Problem requirements: Exact reproduction of all the data is required, with pictures excluded.

Collected material:
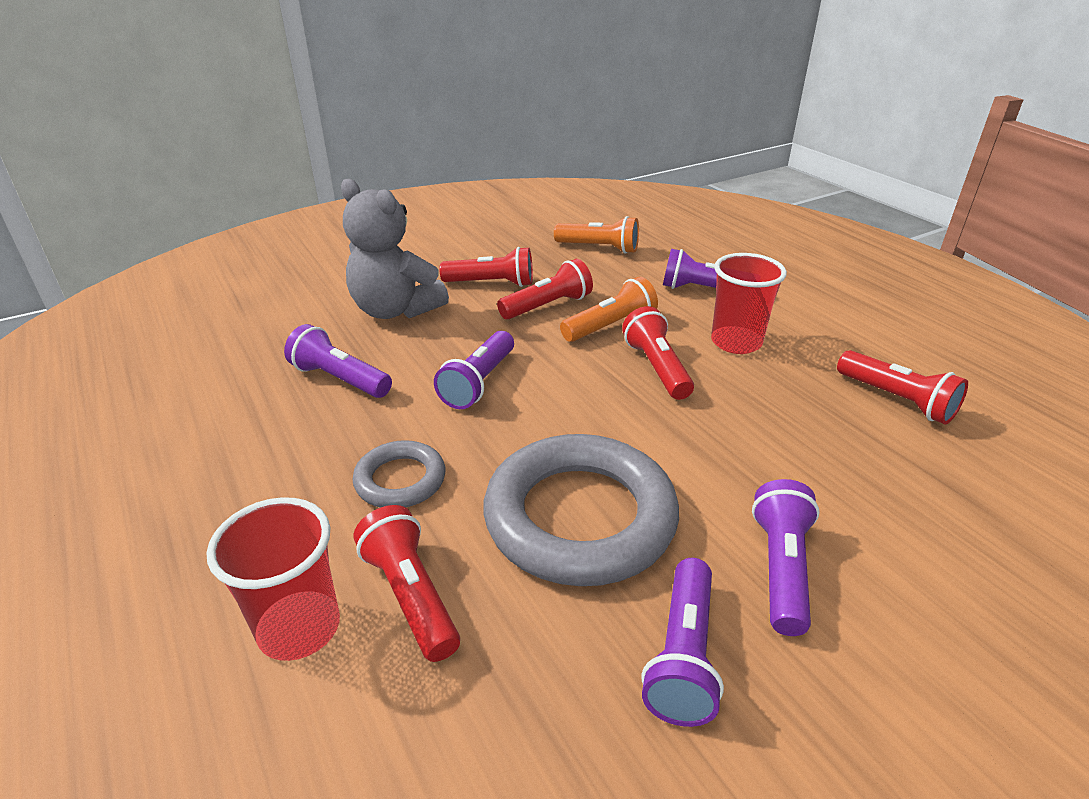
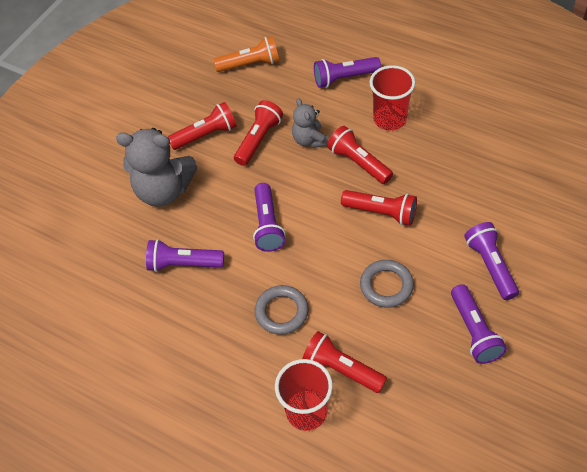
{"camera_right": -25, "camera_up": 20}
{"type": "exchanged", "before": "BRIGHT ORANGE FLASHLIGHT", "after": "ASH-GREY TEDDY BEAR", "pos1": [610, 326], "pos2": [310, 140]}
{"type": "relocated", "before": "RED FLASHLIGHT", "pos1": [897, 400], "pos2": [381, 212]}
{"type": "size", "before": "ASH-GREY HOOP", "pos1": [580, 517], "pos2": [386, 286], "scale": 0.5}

Answer space:
{"camera_right": -25, "camera_up": 20}
{"type": "exchanged", "before": "BRIGHT ORANGE FLASHLIGHT", "after": "ASH-GREY TEDDY BEAR", "pos1": [610, 326], "pos2": [310, 140]}
{"type": "relocated", "before": "RED FLASHLIGHT", "pos1": [897, 400], "pos2": [381, 212]}
{"type": "size", "before": "ASH-GREY HOOP", "pos1": [580, 517], "pos2": [386, 286], "scale": 0.5}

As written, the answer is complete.